→ REQUIRED WORK
Please state how many lines of the listing contain the word "green", giving the number by itself.

→ WORKING DATA
################

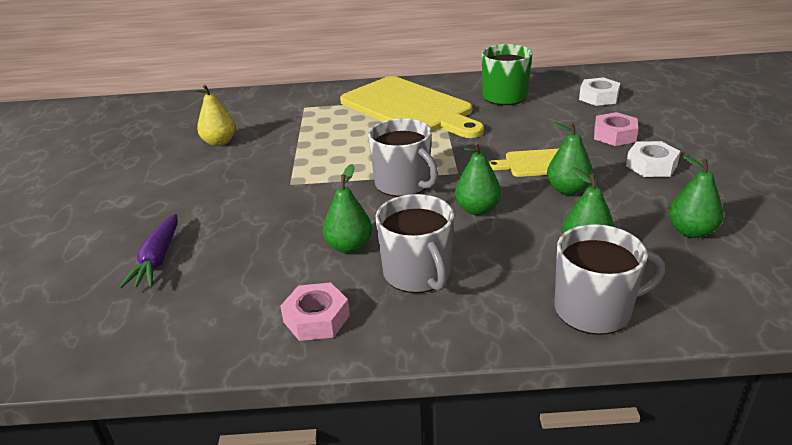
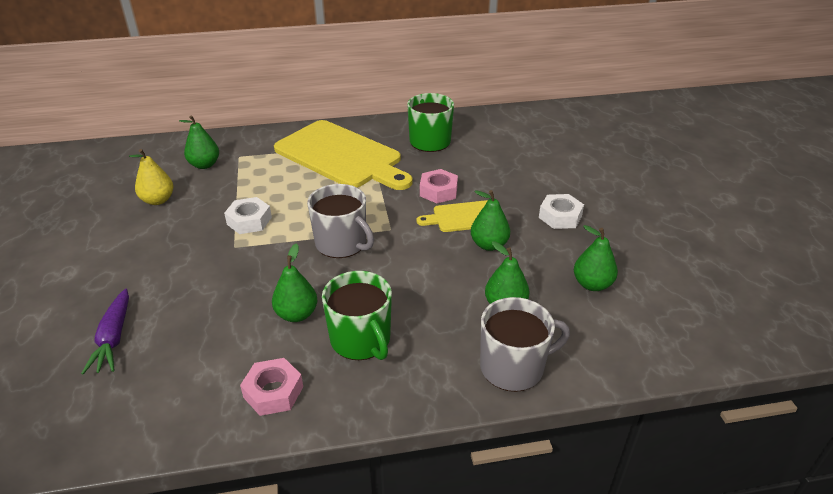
camera: 10 degrees left, 5 degrees up
(418, 274) = (361, 340): grey mug -> green mug
(477, 209) = (410, 269): green pear -> green pear (204, 165)
(598, 97) = (514, 142): white nut -> white nut (249, 221)
(614, 135) = (528, 184): pink nut -> pink nut (438, 191)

################

→ TASK RESPONSE
2